• Supplied records:
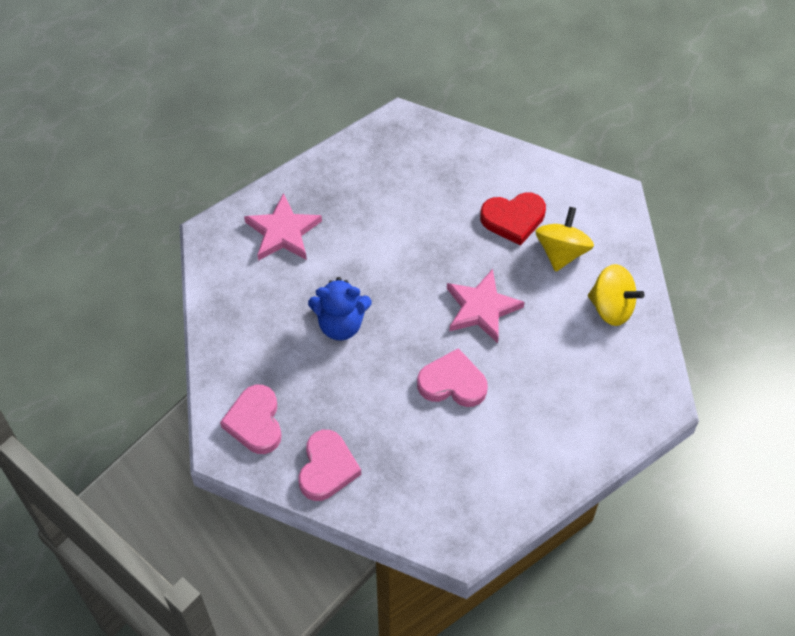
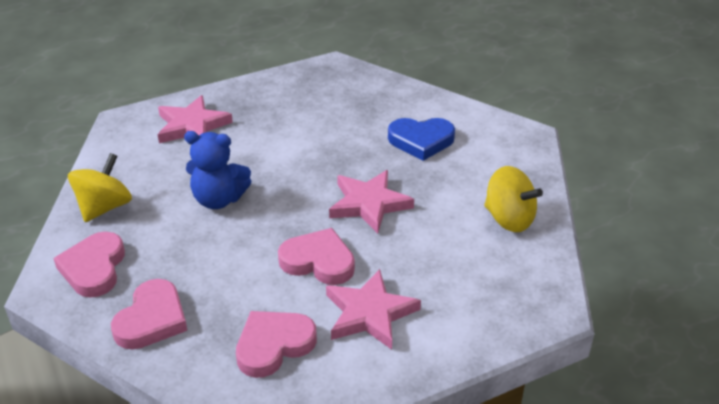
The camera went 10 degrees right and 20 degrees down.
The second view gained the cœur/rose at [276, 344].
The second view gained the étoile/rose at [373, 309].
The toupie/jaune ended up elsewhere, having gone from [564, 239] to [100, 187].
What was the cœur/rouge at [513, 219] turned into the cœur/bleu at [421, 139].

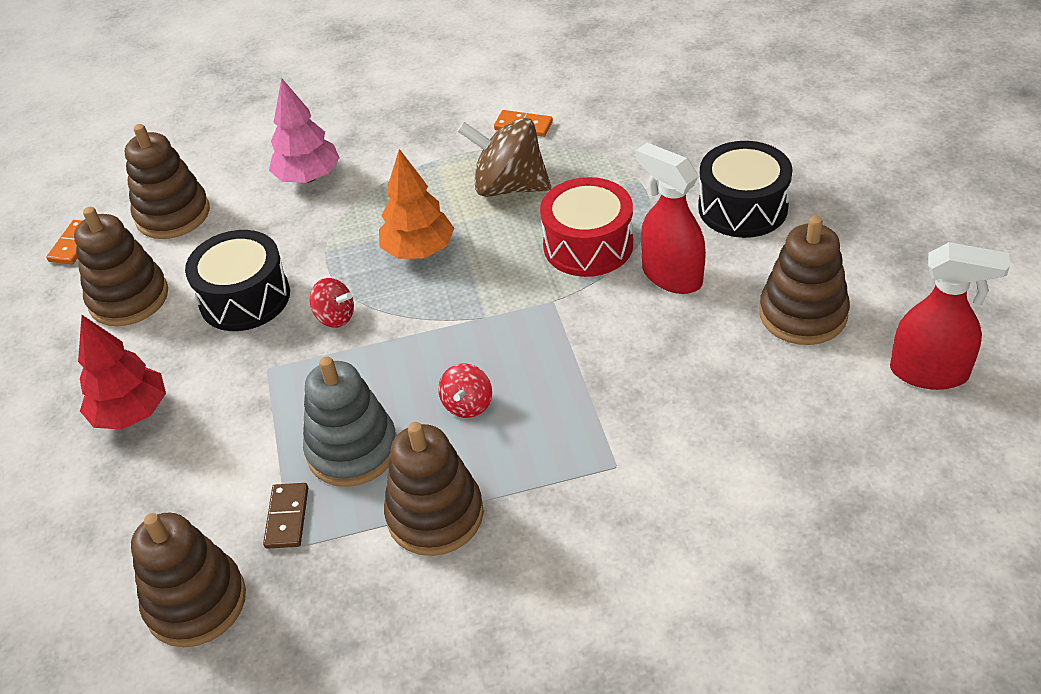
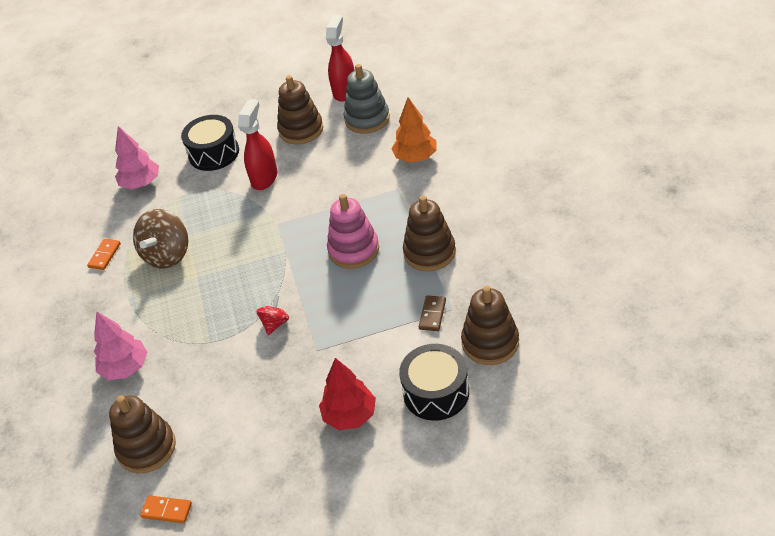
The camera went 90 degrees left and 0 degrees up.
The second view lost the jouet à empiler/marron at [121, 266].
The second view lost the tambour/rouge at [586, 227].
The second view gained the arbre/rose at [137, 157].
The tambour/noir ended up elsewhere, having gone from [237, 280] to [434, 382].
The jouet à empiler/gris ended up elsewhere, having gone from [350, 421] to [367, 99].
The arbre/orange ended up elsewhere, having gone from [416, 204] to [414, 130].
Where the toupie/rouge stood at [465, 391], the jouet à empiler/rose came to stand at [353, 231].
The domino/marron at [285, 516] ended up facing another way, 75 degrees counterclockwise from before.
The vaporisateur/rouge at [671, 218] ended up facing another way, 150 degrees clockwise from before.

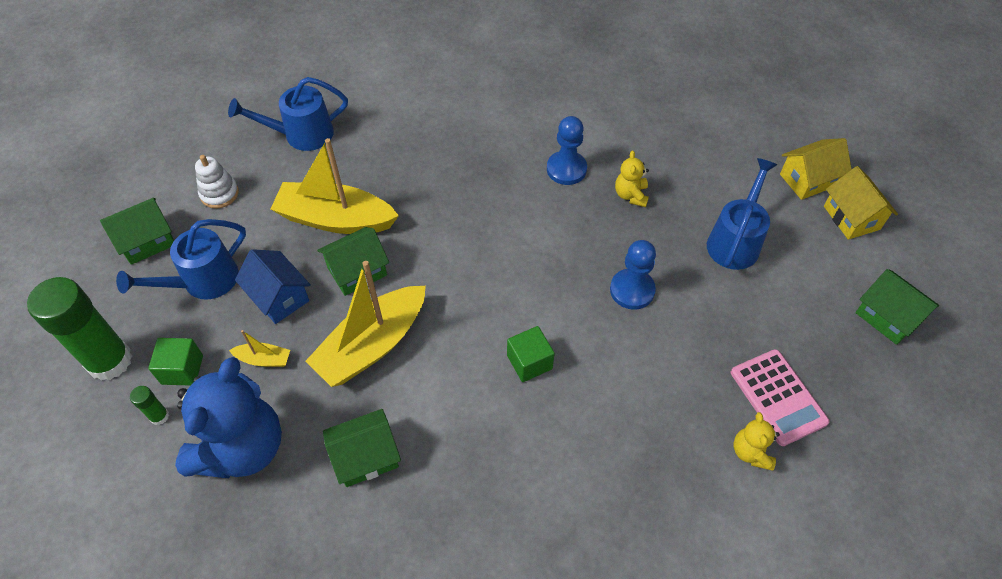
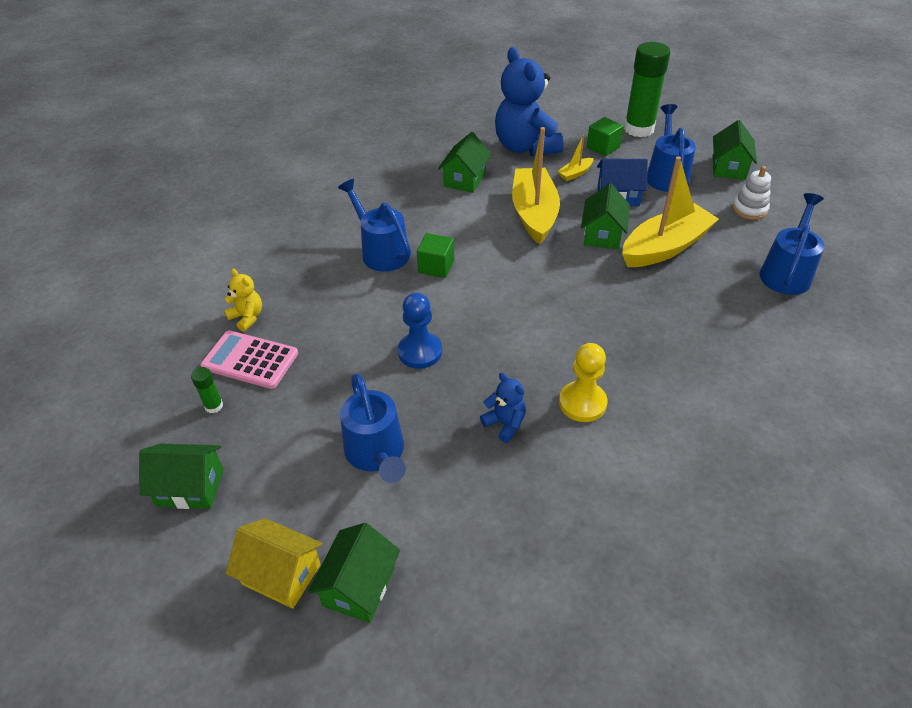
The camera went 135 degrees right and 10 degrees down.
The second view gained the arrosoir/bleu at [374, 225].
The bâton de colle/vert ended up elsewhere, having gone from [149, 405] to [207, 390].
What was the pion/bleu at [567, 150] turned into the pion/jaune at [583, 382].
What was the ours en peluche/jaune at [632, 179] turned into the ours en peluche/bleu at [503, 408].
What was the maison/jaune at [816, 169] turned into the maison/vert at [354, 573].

• Assigned task:
Please copy out every line of the preceding listing that carries "jouet".

• Answer space:
The second view lost the jouet à empiler/marron at [121, 266].
The jouet à empiler/gris ended up elsewhere, having gone from [350, 421] to [367, 99].
Where the toupie/rouge stood at [465, 391], the jouet à empiler/rose came to stand at [353, 231].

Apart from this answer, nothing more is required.